◆ **Assignment**
Go over the entries and report the lines where the word "vase" occurs.

Items from a data source:
┄┄┄┄┄┄
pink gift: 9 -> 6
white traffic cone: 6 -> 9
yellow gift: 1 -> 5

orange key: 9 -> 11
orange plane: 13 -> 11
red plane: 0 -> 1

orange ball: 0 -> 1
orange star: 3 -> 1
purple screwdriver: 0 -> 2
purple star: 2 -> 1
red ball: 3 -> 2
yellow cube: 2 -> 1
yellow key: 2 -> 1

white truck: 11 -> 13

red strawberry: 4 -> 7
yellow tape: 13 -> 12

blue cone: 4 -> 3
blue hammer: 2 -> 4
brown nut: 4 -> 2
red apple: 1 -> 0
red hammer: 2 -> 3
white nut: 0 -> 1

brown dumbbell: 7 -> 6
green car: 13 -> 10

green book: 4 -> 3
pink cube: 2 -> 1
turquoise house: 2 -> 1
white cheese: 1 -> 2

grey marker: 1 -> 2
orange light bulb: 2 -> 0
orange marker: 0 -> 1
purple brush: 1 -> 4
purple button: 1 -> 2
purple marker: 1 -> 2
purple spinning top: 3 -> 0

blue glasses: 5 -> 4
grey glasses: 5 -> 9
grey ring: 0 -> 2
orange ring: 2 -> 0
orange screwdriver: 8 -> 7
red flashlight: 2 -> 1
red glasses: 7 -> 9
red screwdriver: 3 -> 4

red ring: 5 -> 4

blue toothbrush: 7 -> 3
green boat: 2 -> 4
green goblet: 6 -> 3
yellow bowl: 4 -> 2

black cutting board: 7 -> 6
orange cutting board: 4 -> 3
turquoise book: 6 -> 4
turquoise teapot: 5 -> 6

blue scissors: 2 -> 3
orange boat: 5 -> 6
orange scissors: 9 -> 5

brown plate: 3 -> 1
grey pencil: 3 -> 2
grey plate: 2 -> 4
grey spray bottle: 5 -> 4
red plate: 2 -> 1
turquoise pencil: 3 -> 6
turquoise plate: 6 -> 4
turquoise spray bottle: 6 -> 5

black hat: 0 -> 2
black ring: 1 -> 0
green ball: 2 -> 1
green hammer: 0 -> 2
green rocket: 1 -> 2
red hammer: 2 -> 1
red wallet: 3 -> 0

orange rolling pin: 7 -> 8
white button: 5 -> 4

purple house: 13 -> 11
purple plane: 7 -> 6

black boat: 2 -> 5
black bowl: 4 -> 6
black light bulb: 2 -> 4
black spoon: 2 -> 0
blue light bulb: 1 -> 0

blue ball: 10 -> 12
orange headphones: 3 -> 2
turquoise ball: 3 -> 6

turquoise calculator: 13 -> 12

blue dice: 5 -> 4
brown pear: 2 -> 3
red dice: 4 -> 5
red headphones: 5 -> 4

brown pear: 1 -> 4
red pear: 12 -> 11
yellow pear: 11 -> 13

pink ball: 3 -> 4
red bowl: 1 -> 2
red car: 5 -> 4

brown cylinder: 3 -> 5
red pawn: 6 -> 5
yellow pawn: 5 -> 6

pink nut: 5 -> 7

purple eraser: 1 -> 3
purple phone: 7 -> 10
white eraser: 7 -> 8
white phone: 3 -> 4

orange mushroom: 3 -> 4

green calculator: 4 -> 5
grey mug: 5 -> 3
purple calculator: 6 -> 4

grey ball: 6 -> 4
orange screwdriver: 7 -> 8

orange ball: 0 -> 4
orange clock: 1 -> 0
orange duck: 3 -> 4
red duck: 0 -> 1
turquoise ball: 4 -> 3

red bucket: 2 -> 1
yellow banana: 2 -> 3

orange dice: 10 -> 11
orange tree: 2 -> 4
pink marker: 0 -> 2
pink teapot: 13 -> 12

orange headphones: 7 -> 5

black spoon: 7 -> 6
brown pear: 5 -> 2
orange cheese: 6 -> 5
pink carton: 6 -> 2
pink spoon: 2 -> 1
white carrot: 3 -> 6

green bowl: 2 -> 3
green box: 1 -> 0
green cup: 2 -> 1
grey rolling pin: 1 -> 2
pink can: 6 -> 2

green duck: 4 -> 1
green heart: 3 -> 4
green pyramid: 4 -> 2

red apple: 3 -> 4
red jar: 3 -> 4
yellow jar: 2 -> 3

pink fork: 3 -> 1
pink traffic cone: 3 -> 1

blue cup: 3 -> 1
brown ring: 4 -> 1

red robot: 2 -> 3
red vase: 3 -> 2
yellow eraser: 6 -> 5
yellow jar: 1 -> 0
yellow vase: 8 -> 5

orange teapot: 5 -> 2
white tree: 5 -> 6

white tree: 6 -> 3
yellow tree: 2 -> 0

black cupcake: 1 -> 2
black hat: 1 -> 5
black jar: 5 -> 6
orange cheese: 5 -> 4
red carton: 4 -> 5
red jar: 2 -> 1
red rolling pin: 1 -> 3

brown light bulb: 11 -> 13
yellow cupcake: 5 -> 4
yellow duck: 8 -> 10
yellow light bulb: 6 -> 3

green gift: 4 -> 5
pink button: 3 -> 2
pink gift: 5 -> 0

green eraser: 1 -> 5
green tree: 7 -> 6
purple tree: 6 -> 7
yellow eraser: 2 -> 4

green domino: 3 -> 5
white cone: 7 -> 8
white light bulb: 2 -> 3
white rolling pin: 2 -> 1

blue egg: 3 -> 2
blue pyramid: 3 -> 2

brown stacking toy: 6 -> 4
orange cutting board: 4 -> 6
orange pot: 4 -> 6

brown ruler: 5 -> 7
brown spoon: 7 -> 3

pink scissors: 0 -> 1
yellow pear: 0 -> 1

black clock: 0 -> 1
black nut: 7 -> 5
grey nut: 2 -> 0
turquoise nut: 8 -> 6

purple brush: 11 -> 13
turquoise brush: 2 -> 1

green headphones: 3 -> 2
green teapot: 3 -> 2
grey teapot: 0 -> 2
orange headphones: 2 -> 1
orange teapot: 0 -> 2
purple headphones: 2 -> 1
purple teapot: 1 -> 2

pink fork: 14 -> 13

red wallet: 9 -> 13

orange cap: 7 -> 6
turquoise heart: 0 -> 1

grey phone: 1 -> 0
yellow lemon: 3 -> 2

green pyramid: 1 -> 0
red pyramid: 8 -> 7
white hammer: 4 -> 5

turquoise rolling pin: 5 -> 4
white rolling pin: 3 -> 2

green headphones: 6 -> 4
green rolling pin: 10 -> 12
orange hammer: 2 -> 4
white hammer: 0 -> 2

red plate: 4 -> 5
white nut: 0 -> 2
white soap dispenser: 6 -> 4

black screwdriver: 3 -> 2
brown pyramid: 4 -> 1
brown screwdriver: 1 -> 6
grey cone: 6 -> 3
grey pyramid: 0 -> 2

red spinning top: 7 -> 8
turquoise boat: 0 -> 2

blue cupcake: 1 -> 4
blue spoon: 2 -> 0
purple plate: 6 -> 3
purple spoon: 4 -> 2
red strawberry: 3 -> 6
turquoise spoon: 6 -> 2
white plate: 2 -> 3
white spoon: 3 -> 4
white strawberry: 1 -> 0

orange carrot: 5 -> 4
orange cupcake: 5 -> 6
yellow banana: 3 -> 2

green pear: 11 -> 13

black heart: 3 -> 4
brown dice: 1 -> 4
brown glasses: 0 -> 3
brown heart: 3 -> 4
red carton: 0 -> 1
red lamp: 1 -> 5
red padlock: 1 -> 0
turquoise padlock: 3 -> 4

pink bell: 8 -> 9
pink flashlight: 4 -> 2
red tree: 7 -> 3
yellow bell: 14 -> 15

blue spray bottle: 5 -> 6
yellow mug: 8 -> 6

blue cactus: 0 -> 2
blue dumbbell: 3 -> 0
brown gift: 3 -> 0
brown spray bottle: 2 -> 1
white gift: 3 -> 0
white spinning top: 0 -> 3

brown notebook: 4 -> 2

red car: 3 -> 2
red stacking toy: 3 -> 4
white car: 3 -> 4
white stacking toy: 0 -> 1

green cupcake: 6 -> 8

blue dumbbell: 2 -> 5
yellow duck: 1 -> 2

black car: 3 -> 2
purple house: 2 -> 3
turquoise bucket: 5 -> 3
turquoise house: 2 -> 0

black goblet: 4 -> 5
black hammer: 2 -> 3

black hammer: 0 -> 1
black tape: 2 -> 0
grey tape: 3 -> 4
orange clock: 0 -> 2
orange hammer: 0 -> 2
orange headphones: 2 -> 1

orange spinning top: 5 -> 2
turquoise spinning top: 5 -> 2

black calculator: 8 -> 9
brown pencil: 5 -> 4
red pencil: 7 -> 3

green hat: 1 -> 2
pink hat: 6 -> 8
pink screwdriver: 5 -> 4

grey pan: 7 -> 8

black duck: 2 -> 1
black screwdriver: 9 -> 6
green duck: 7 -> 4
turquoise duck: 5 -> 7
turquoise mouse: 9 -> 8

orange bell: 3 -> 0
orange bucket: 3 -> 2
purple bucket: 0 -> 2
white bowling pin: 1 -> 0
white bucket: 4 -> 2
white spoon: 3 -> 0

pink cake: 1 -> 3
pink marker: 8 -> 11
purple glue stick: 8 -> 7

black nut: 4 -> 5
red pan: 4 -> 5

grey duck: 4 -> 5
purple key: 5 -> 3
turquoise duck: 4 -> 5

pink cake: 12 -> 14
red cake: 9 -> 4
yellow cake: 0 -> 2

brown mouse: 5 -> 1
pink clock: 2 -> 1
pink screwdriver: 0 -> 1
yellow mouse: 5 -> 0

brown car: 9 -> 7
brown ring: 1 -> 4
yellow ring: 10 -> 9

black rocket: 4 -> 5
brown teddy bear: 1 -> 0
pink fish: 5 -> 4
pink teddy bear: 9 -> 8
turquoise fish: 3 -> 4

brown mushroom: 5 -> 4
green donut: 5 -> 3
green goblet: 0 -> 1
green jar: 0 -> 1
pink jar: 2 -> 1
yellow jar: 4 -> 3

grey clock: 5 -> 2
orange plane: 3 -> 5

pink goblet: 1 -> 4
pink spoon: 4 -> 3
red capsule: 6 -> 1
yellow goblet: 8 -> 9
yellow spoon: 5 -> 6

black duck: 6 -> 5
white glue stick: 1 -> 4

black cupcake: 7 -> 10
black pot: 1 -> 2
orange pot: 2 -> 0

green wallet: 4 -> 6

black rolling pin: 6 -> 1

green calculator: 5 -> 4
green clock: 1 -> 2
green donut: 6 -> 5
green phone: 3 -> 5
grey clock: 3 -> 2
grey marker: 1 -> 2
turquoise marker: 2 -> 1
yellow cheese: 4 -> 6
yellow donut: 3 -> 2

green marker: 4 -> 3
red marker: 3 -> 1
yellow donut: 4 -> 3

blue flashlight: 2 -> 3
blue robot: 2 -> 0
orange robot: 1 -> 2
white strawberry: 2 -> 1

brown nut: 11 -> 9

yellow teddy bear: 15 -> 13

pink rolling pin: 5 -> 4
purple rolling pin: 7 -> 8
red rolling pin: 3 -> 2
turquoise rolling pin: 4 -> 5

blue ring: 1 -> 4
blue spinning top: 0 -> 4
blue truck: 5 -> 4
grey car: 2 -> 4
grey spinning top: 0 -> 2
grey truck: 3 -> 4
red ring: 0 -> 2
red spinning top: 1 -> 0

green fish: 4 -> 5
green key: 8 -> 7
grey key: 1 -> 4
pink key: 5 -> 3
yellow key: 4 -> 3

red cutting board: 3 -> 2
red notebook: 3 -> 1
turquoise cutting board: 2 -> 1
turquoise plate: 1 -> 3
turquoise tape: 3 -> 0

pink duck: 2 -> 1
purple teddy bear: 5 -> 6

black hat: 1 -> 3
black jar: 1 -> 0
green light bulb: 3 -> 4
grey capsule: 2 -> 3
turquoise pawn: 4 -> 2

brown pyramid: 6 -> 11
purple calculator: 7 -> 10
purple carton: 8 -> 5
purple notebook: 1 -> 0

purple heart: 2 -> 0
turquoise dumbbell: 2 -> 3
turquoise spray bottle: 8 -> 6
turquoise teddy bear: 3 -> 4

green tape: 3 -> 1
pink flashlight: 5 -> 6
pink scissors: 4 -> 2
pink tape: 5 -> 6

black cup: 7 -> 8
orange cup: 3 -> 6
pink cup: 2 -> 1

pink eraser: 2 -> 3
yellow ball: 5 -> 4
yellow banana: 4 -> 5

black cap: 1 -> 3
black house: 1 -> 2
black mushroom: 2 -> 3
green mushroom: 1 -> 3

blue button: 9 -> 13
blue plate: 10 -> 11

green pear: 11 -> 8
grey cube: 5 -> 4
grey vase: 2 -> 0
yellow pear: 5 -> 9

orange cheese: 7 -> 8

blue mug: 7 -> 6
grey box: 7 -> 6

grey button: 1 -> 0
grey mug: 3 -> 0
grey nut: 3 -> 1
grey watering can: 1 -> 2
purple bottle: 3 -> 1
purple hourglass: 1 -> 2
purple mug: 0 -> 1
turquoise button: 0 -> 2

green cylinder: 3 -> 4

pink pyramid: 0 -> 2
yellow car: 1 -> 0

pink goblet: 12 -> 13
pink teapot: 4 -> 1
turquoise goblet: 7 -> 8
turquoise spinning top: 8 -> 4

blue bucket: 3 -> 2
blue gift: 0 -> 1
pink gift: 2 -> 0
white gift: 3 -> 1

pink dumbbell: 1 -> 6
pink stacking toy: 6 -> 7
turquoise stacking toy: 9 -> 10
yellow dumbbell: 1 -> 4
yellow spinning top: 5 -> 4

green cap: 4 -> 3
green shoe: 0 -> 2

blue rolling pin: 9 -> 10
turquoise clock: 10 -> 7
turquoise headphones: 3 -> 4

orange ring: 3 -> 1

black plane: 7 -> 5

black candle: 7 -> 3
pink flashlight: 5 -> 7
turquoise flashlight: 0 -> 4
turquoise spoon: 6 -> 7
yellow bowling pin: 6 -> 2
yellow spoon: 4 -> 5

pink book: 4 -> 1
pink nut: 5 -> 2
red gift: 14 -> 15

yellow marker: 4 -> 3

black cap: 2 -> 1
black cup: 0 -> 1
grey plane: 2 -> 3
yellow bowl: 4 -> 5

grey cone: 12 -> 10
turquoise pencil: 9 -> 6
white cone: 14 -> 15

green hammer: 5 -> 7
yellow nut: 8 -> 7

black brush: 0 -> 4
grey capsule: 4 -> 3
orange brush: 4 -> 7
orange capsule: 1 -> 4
┄┄┄┄┄┄
◆ **Finished exercise**
red vase: 3 -> 2
yellow vase: 8 -> 5
grey vase: 2 -> 0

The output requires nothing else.